» **TASK ITEM**: Please transcribe the entries exactly and omit the images they contain.

» **DATA RECORDS**:

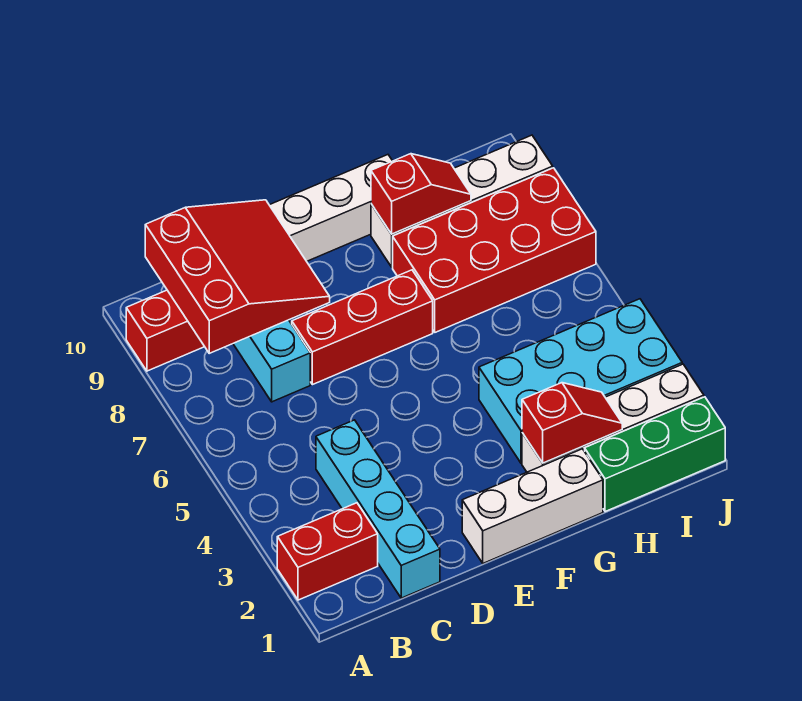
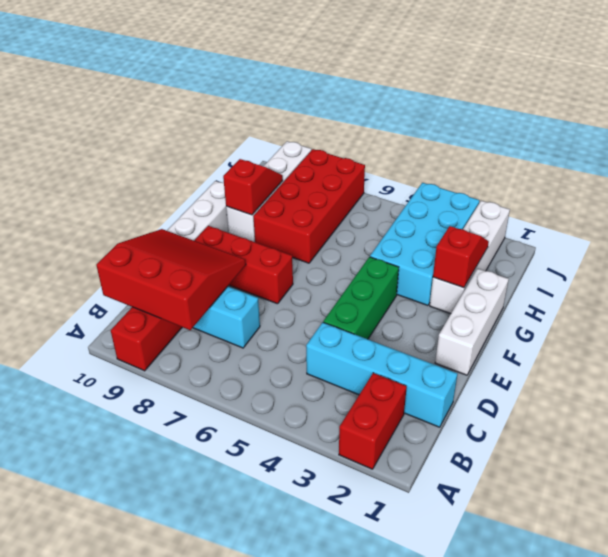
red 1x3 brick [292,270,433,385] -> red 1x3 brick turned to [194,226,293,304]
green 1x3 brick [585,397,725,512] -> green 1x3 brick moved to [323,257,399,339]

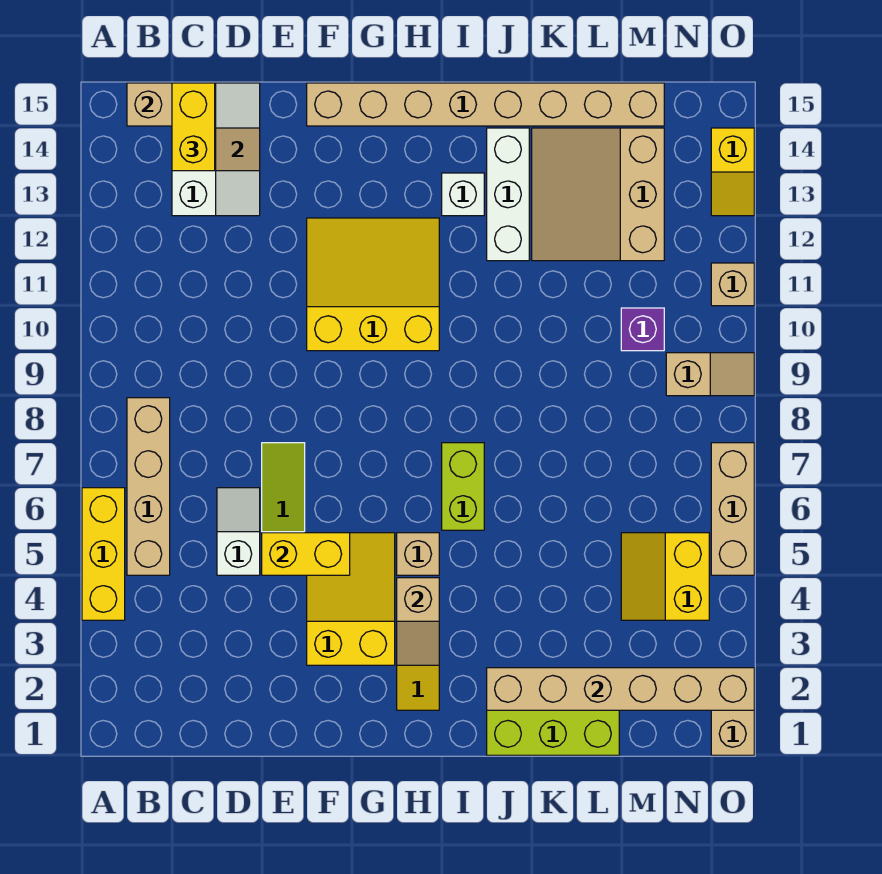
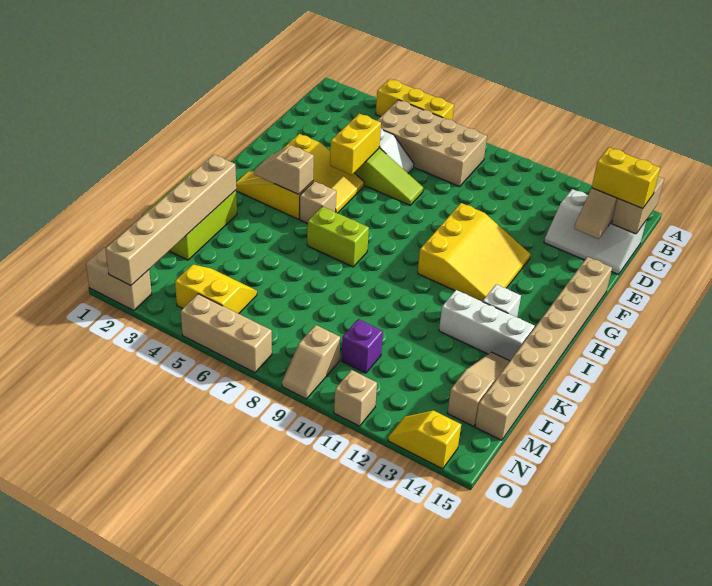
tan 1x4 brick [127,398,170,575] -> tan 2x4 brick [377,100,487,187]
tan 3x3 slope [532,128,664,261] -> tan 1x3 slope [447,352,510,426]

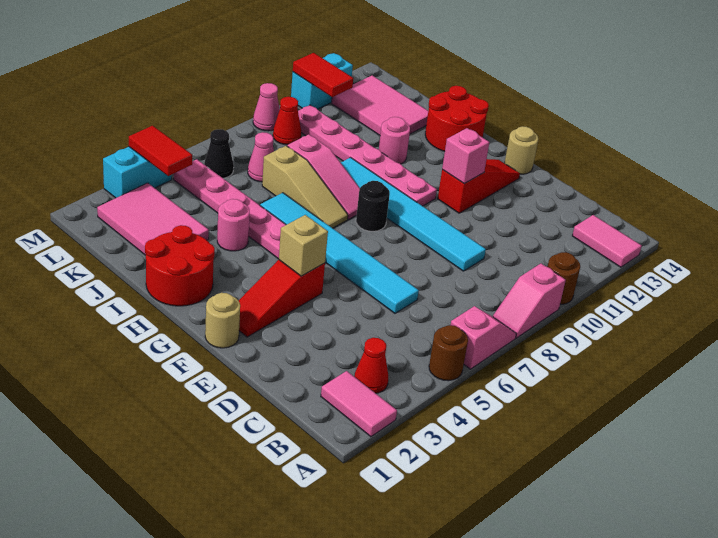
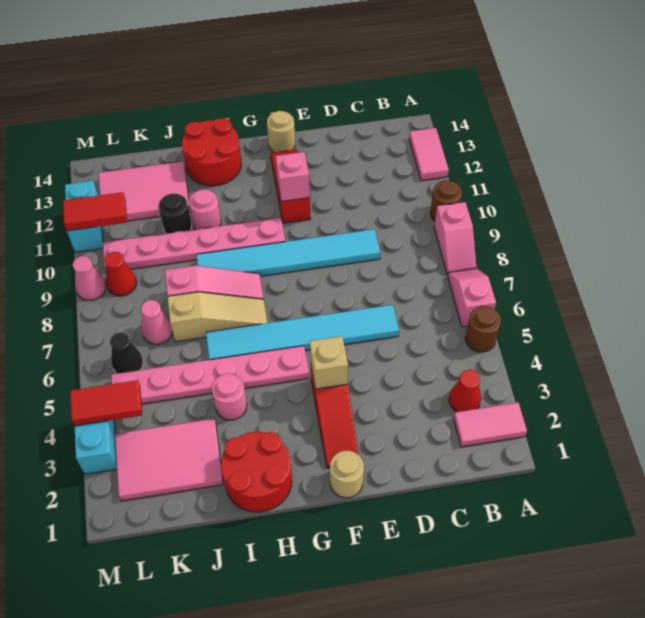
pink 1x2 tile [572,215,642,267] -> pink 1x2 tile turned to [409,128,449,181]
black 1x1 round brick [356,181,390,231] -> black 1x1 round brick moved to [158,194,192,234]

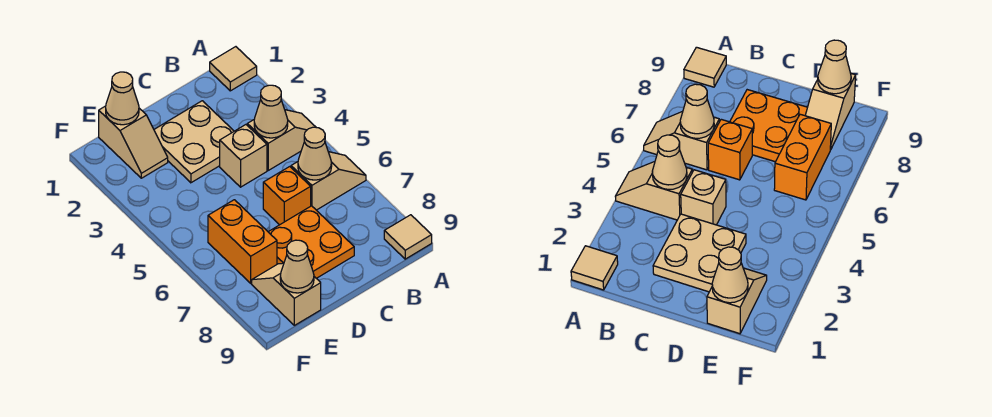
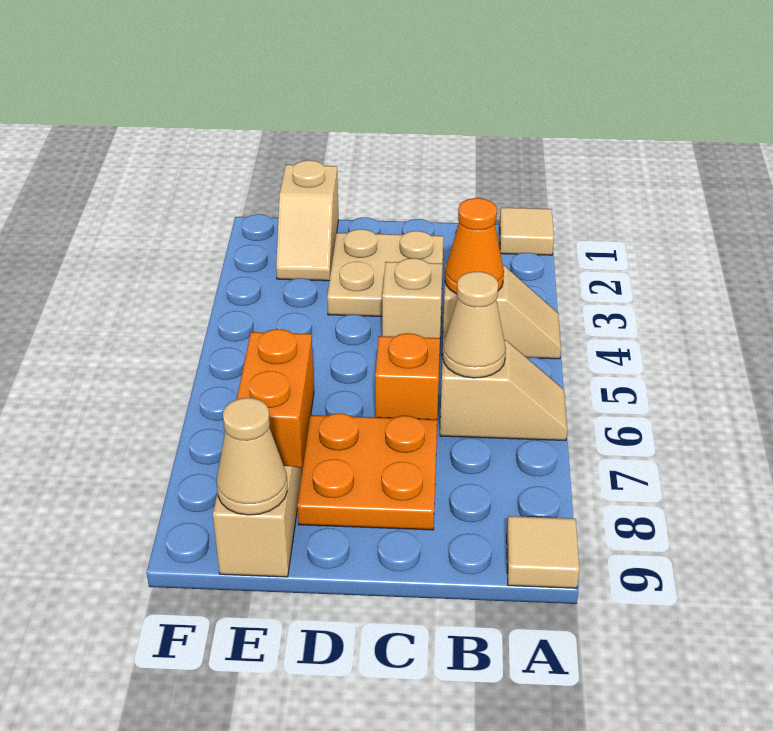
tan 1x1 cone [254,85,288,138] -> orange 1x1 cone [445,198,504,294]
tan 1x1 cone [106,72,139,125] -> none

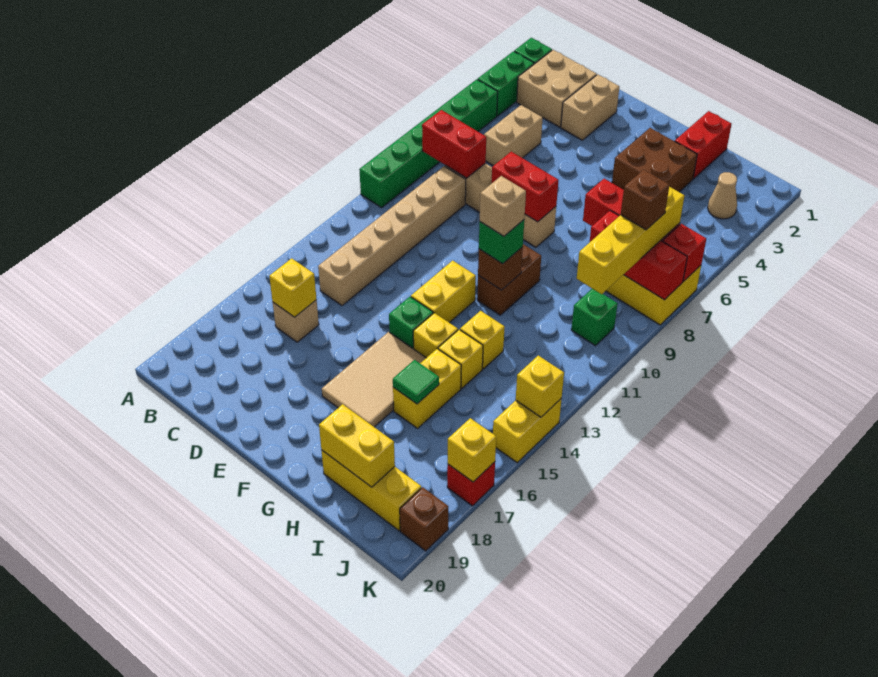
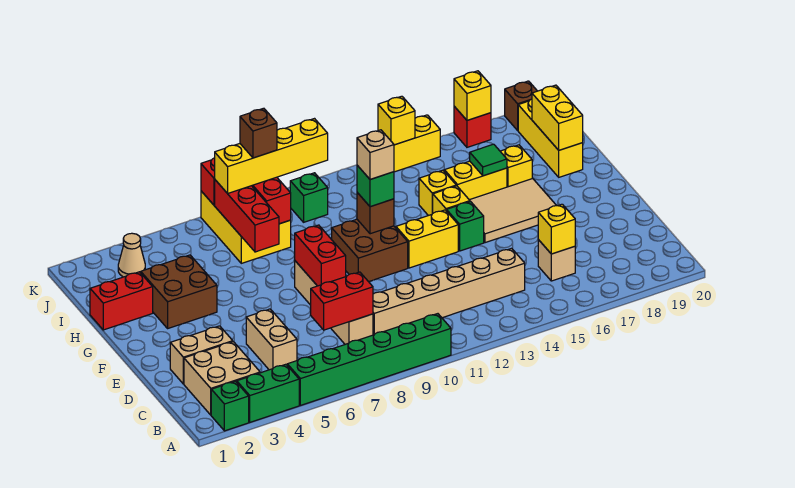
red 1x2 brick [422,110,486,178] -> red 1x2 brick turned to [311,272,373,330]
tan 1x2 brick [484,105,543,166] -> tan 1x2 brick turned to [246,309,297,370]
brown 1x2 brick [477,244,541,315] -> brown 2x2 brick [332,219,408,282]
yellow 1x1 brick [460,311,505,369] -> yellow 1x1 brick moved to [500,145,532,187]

» **REPLY**:
red 1x3 brick [292,270,433,385] -> red 1x3 brick turned to [194,226,293,304]
green 1x3 brick [585,397,725,512] -> green 1x3 brick moved to [323,257,399,339]

tan 1x4 brick [127,398,170,575] -> tan 2x4 brick [377,100,487,187]
tan 3x3 slope [532,128,664,261] -> tan 1x3 slope [447,352,510,426]

pink 1x2 tile [572,215,642,267] -> pink 1x2 tile turned to [409,128,449,181]
black 1x1 round brick [356,181,390,231] -> black 1x1 round brick moved to [158,194,192,234]

tan 1x1 cone [254,85,288,138] -> orange 1x1 cone [445,198,504,294]
tan 1x1 cone [106,72,139,125] -> none

red 1x2 brick [422,110,486,178] -> red 1x2 brick turned to [311,272,373,330]
tan 1x2 brick [484,105,543,166] -> tan 1x2 brick turned to [246,309,297,370]
brown 1x2 brick [477,244,541,315] -> brown 2x2 brick [332,219,408,282]
yellow 1x1 brick [460,311,505,369] -> yellow 1x1 brick moved to [500,145,532,187]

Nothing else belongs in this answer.